[EXERCISE INSTRUCTIONS] Exclude the pictures, and otherwise reproduce the data in full.

___ THE DATA

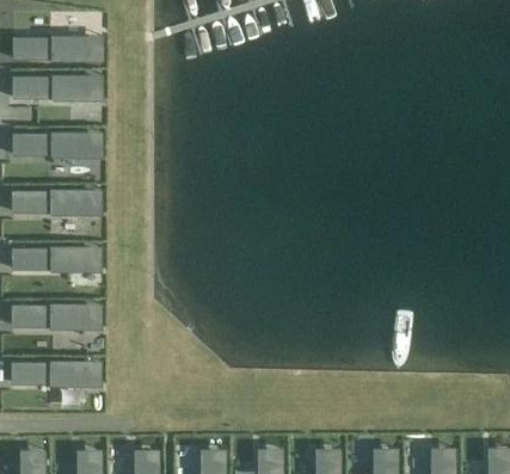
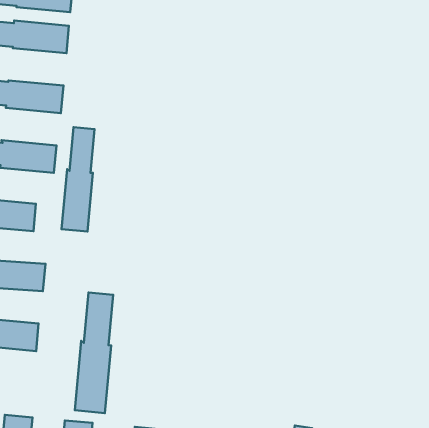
building: none -> [62,127,95,232]
building: none -> [75,293,113,413]

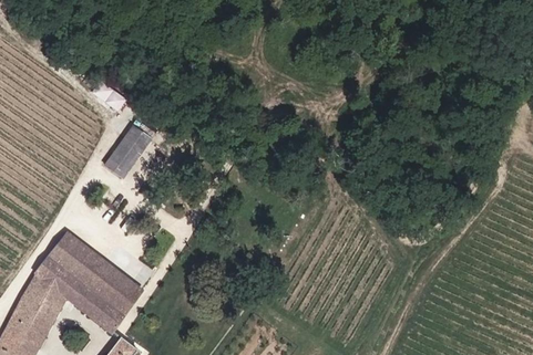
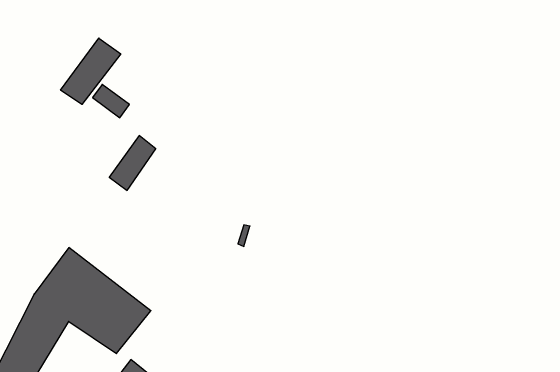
building: none -> [61,38,121,104]

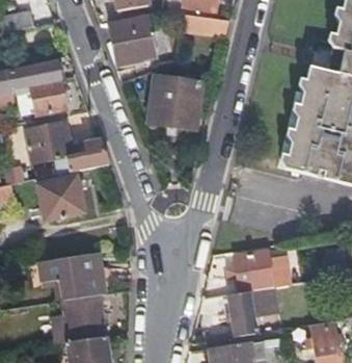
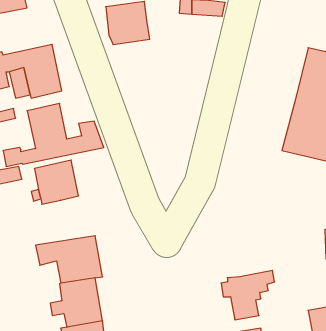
building: [150,75,193,127] -> none
building: [236,251,290,292] -> none

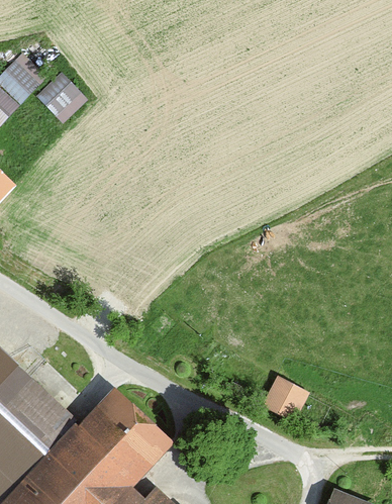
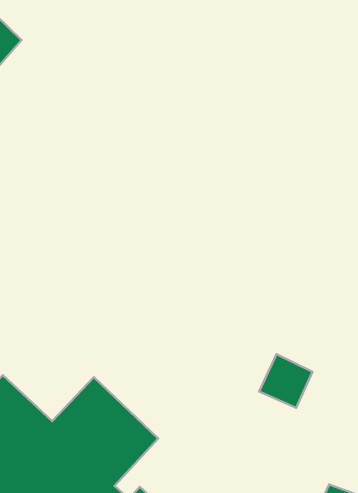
building: [33,74,83,122] -> none

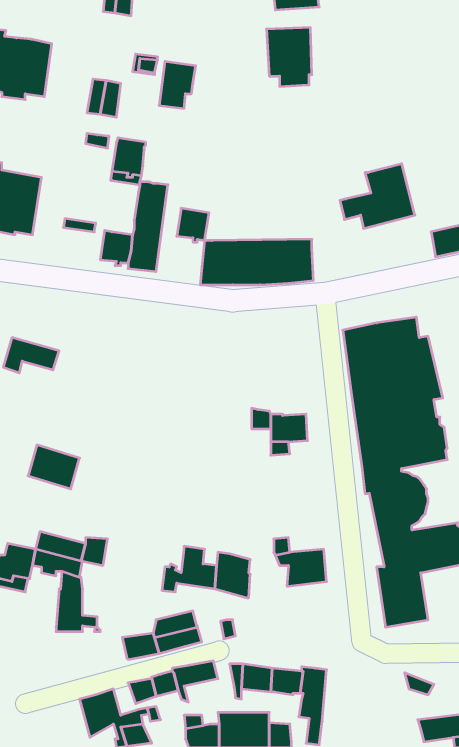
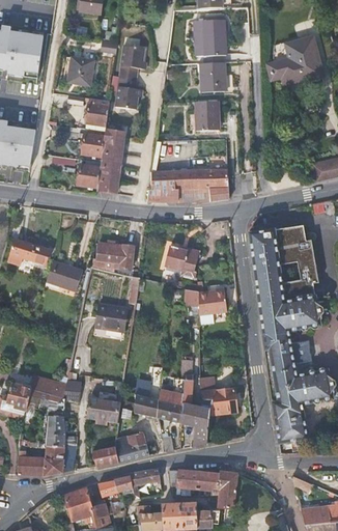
building: none -> [202,60,228,90]
building: none -> [116,75,139,108]
building: none -> [196,100,220,129]
building: [340,164,415,228] -> [269,36,321,82]
building: [177,208,209,242] -> [82,133,105,157]
building: none -> [92,243,134,269]
building: none -> [164,246,196,269]
building: none -> [96,303,130,331]
building: [28,445,80,489] -> [47,259,83,290]
building: none -> [181,359,210,445]
building: none -> [87,391,122,422]
building: none -> [16,442,78,474]

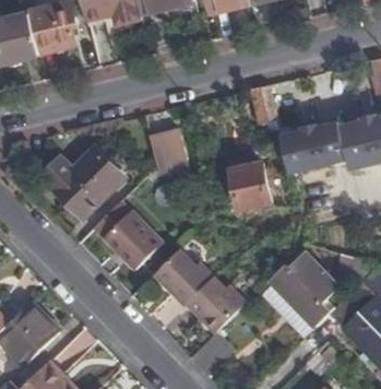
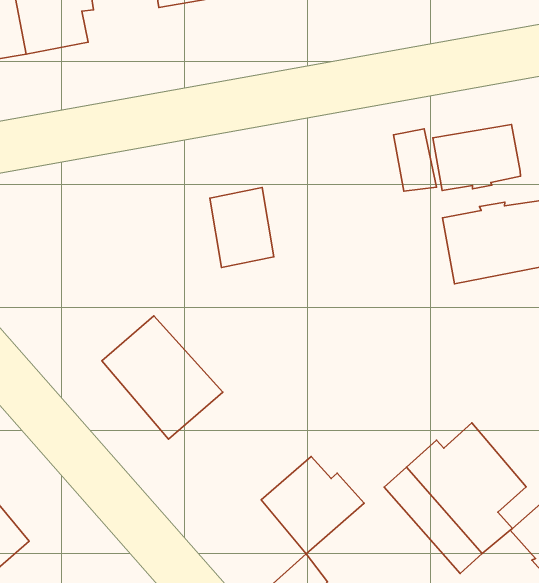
building: none -> [433,125,521,191]
building: [44,151,126,220] -> none
building: [233,164,272,207] -> none
building: [154,248,214,305] -> none

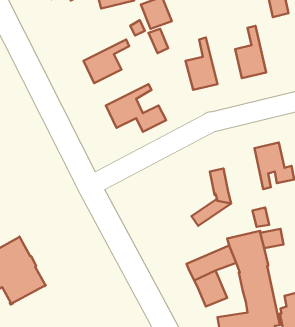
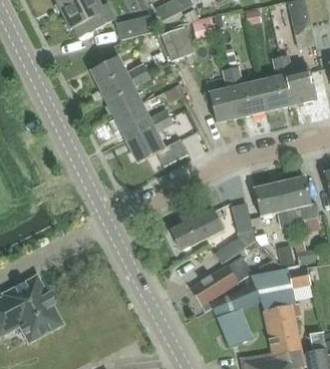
building: none -> [280,54,316,104]
building: none -> [90,55,146,92]
building: none -> [229,66,266,116]
building: none -> [113,101,170,138]
building: none -> [253,182,288,227]
building: none -> [171,209,222,251]
building: none -> [190,255,252,311]

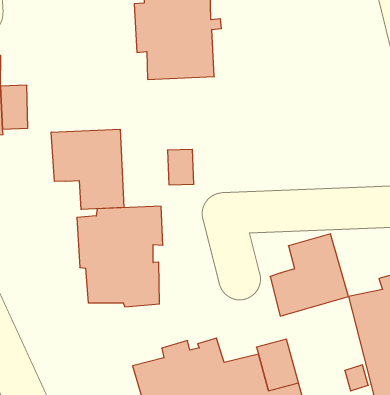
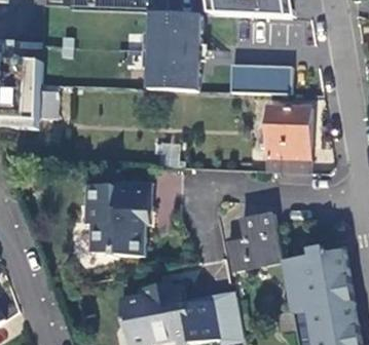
building: none -> [230,63,291,92]
building: none -> [266,104,308,172]
building: [51,129,124,210] -> none

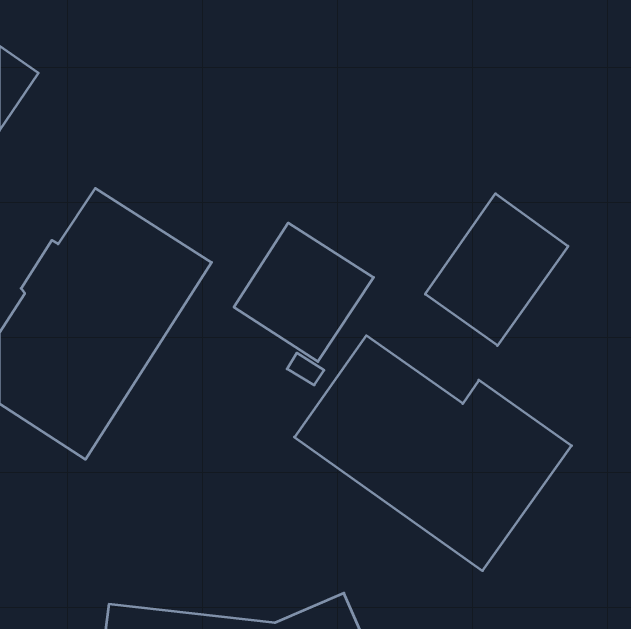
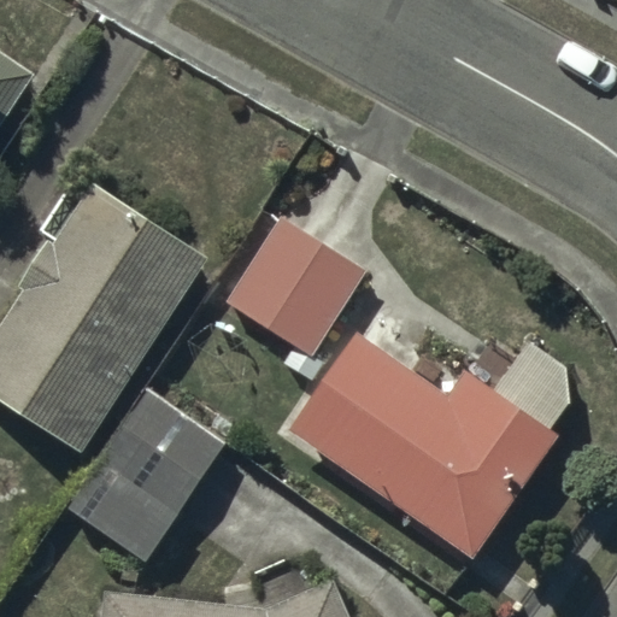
building: [425,194,568,346] -> none
building: none -> [67,393,222,559]

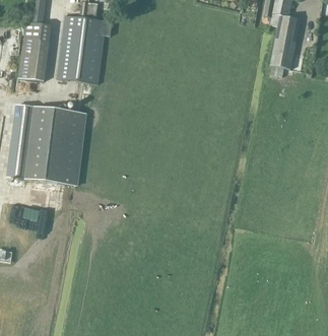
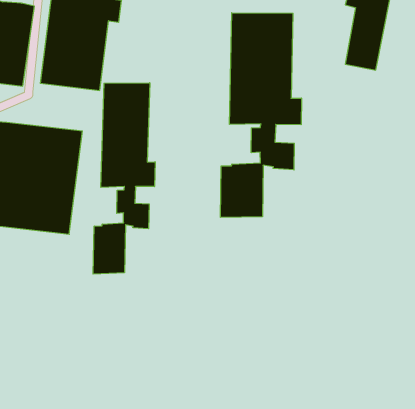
building: none -> [221,13,301,217]
building: none -> [93,83,155,274]

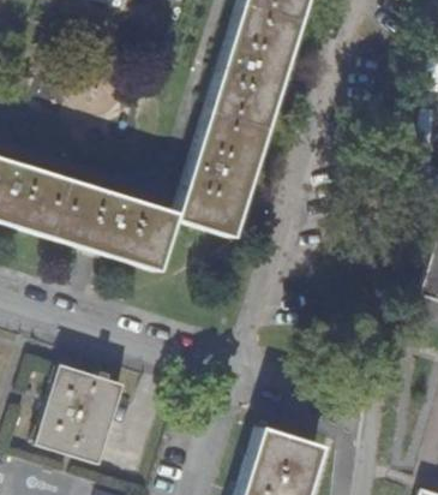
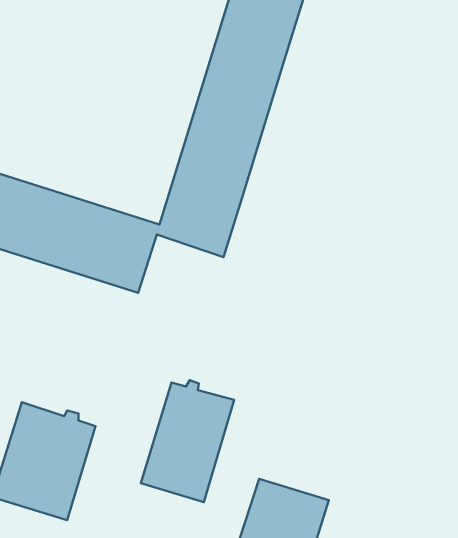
building: none -> [141,380,234,502]

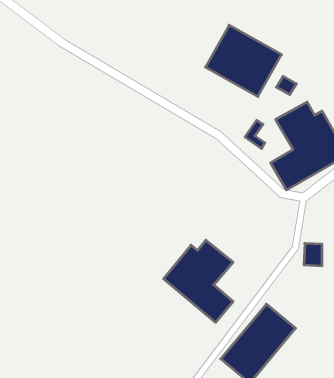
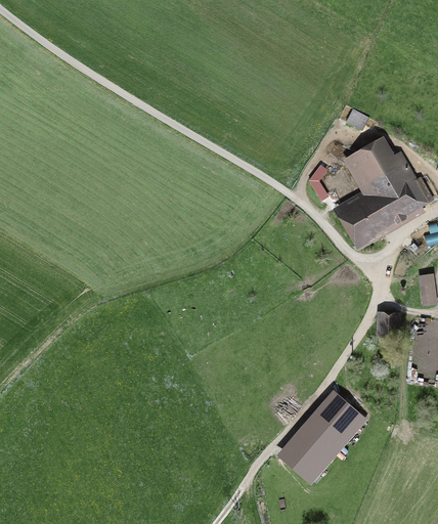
building: [205,25,282,97] -> none
building: [164,240,233,322] -> none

______

[TASK SOLUTION]
building: none -> [62,127,95,232]
building: none -> [75,293,113,413]

building: none -> [61,38,121,104]

building: [150,75,193,127] -> none
building: [236,251,290,292] -> none

building: [33,74,83,122] -> none

building: none -> [202,60,228,90]
building: none -> [116,75,139,108]
building: none -> [196,100,220,129]
building: [340,164,415,228] -> [269,36,321,82]
building: [177,208,209,242] -> [82,133,105,157]
building: none -> [92,243,134,269]
building: none -> [164,246,196,269]
building: none -> [96,303,130,331]
building: [28,445,80,489] -> [47,259,83,290]
building: none -> [181,359,210,445]
building: none -> [87,391,122,422]
building: none -> [16,442,78,474]

building: none -> [433,125,521,191]
building: [44,151,126,220] -> none
building: [233,164,272,207] -> none
building: [154,248,214,305] -> none

building: none -> [280,54,316,104]
building: none -> [90,55,146,92]
building: none -> [229,66,266,116]
building: none -> [113,101,170,138]
building: none -> [253,182,288,227]
building: none -> [171,209,222,251]
building: none -> [190,255,252,311]

building: none -> [230,63,291,92]
building: none -> [266,104,308,172]
building: [51,129,124,210] -> none

building: [425,194,568,346] -> none
building: none -> [67,393,222,559]

building: none -> [221,13,301,217]
building: none -> [93,83,155,274]

building: none -> [141,380,234,502]

building: [205,25,282,97] -> none
building: [164,240,233,322] -> none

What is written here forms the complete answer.